Region labeling records:
^^^^^^^^

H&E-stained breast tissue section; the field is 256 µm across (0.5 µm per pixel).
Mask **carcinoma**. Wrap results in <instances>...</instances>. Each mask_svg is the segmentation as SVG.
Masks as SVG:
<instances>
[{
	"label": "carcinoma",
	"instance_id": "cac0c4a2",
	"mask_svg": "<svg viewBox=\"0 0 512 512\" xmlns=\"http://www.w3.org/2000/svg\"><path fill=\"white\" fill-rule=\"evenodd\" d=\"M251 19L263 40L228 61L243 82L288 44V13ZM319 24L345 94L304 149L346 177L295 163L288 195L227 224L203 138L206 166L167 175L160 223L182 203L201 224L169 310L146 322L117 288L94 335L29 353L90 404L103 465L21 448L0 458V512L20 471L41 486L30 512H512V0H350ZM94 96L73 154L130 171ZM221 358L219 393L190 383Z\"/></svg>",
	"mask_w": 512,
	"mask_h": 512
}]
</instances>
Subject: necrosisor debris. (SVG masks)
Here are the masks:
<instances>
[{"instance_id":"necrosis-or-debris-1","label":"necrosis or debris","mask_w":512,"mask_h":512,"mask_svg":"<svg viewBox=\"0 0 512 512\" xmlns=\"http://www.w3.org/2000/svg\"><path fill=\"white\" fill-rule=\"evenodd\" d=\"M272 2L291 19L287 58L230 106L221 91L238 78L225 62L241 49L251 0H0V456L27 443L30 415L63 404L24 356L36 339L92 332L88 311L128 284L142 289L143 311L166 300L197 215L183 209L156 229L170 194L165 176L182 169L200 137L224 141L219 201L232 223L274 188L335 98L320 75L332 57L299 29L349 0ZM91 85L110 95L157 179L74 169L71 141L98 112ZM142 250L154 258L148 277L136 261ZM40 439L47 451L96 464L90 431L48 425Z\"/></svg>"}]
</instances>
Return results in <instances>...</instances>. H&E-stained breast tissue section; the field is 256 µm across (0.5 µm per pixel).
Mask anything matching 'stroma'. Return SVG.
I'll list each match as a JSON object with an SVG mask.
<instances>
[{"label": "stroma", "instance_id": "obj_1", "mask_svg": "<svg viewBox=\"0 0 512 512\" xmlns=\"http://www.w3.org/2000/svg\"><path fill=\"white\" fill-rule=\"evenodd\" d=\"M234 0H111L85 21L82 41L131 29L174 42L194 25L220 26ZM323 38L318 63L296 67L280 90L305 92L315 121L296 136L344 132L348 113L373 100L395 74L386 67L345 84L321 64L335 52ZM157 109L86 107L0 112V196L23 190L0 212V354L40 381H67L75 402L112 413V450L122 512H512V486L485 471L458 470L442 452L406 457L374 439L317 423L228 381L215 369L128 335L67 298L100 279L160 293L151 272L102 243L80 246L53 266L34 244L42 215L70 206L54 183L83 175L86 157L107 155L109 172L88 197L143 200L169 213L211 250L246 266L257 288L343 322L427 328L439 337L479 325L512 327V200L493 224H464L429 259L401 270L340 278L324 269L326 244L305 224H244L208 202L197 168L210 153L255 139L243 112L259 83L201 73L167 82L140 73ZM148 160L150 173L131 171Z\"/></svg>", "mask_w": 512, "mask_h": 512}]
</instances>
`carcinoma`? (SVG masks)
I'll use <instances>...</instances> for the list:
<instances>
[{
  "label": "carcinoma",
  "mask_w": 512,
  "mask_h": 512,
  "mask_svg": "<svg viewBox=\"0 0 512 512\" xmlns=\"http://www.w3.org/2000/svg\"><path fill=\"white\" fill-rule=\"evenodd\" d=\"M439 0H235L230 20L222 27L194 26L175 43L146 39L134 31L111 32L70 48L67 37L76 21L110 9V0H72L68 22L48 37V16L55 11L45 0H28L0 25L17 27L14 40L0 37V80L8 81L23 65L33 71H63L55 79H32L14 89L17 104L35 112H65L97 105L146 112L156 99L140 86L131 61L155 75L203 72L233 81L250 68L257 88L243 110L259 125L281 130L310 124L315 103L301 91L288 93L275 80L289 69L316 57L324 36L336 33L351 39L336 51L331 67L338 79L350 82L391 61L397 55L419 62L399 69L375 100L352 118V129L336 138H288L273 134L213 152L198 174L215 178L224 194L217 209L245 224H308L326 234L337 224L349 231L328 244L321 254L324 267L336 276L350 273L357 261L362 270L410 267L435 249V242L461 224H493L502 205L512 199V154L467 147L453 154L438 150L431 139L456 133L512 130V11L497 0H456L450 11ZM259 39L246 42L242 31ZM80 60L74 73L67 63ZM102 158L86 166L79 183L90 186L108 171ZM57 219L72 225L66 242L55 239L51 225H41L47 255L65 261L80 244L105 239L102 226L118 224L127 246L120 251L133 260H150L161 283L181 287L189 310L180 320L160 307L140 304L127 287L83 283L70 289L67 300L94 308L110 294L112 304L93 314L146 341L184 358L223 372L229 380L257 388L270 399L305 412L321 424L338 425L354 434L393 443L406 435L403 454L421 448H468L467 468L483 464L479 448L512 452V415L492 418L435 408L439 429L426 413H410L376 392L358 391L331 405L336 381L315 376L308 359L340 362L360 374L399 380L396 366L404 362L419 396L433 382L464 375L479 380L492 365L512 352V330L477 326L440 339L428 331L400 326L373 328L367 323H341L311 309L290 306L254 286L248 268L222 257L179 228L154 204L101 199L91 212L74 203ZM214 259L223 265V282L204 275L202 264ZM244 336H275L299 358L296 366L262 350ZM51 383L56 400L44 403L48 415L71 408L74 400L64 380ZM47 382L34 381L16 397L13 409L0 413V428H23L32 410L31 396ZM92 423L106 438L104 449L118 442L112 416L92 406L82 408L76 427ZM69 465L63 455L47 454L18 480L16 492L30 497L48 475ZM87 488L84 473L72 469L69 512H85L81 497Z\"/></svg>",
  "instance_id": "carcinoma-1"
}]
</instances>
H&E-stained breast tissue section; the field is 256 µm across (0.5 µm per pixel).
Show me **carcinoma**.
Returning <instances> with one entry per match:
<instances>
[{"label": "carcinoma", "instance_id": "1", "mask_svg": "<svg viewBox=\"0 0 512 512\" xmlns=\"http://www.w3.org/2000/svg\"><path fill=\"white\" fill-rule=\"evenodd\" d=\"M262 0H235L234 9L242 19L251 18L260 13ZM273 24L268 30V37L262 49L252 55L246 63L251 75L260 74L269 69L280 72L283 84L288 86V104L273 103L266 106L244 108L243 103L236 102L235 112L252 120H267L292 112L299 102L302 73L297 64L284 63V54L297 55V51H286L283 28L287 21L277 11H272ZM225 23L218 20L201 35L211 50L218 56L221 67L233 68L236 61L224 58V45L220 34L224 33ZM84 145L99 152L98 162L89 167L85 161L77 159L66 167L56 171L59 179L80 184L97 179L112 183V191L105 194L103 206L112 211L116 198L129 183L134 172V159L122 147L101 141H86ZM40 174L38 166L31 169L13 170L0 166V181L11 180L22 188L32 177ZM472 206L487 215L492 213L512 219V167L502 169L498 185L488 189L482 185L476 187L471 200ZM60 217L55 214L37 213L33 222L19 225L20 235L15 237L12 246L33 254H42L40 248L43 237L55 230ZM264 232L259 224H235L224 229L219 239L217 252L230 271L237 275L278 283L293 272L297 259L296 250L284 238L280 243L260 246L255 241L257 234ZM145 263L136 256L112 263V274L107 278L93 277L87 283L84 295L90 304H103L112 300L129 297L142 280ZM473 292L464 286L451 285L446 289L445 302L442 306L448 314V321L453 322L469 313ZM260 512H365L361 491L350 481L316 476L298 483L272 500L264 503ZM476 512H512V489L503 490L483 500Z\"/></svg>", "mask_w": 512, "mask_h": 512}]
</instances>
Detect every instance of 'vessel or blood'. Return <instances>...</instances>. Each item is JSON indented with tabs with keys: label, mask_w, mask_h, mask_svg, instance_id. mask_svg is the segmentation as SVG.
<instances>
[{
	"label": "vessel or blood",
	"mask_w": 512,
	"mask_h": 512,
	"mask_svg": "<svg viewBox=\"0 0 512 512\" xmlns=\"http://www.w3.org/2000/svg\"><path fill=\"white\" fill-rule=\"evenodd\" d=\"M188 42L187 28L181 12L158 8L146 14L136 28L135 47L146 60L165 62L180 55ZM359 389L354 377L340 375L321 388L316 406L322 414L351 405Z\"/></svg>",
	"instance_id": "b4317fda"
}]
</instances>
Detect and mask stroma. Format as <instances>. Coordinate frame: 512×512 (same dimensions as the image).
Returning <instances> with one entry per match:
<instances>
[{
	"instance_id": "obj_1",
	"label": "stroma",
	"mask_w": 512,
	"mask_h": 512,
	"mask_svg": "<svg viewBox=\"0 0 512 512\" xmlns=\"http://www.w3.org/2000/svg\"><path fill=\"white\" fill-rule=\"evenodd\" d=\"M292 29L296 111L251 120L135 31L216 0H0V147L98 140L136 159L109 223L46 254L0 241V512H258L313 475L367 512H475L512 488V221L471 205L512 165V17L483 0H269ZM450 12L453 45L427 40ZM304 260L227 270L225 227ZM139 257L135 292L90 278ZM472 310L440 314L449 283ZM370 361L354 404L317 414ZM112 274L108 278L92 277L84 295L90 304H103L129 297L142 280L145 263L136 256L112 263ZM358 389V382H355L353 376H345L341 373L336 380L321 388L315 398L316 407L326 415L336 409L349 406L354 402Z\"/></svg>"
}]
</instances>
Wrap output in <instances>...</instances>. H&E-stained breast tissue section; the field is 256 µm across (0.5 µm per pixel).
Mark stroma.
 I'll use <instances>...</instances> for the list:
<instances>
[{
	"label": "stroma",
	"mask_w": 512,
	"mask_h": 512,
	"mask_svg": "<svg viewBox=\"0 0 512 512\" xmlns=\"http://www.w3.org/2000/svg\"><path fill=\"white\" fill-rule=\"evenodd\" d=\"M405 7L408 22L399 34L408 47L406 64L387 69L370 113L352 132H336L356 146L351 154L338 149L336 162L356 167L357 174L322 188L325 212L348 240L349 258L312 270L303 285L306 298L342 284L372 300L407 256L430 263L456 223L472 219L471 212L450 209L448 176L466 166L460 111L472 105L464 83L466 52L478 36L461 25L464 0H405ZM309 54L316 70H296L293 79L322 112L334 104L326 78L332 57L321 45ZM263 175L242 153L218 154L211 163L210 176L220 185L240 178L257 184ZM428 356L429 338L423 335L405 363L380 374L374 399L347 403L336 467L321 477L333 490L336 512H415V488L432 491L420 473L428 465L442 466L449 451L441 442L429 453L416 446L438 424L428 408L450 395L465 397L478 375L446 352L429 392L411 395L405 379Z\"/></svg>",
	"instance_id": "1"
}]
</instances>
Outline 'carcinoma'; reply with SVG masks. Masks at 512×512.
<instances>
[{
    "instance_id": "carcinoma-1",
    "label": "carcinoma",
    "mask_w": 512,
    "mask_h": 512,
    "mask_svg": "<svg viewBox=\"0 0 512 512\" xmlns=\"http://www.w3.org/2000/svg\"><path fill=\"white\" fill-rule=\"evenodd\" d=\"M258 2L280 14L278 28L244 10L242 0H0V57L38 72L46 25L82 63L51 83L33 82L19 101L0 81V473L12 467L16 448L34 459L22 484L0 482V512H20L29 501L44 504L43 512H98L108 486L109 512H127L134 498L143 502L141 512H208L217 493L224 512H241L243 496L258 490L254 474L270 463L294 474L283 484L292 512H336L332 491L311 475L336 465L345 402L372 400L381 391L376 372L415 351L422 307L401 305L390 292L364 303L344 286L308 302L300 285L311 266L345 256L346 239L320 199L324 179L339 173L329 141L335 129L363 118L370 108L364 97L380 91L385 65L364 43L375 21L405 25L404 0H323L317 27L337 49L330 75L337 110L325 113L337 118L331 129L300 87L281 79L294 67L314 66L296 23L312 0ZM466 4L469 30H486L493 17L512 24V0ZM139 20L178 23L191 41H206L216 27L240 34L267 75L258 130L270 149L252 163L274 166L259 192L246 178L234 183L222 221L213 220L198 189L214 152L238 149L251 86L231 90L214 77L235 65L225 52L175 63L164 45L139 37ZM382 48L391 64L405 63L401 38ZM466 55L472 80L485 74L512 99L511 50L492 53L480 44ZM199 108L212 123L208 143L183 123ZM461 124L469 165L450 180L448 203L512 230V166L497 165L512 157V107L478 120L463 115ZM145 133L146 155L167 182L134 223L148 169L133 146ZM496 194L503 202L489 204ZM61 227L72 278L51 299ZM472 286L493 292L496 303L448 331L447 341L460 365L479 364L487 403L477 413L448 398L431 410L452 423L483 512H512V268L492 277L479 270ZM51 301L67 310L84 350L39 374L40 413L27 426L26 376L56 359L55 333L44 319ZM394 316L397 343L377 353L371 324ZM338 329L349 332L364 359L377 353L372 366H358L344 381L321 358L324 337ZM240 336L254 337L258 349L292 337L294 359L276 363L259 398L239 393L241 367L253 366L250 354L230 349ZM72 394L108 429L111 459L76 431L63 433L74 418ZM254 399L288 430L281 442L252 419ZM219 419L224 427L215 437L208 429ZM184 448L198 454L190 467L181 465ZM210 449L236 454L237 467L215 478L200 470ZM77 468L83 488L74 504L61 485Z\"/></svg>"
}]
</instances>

^^^^^^^^

Check all the records above and select each line where the string "breast" is found.

RESPONSE TO THE TASK
H&E-stained breast tissue section; the field is 256 µm across (0.5 µm per pixel).
Return results in <instances>...</instances>. H&E-stained breast tissue section; the field is 256 µm across (0.5 µm per pixel).
H&E-stained breast tissue section; the field is 256 µm across (0.5 µm per pixel).
Wrap output in <instances>...</instances>. H&E-stained breast tissue section; the field is 256 µm across (0.5 µm per pixel).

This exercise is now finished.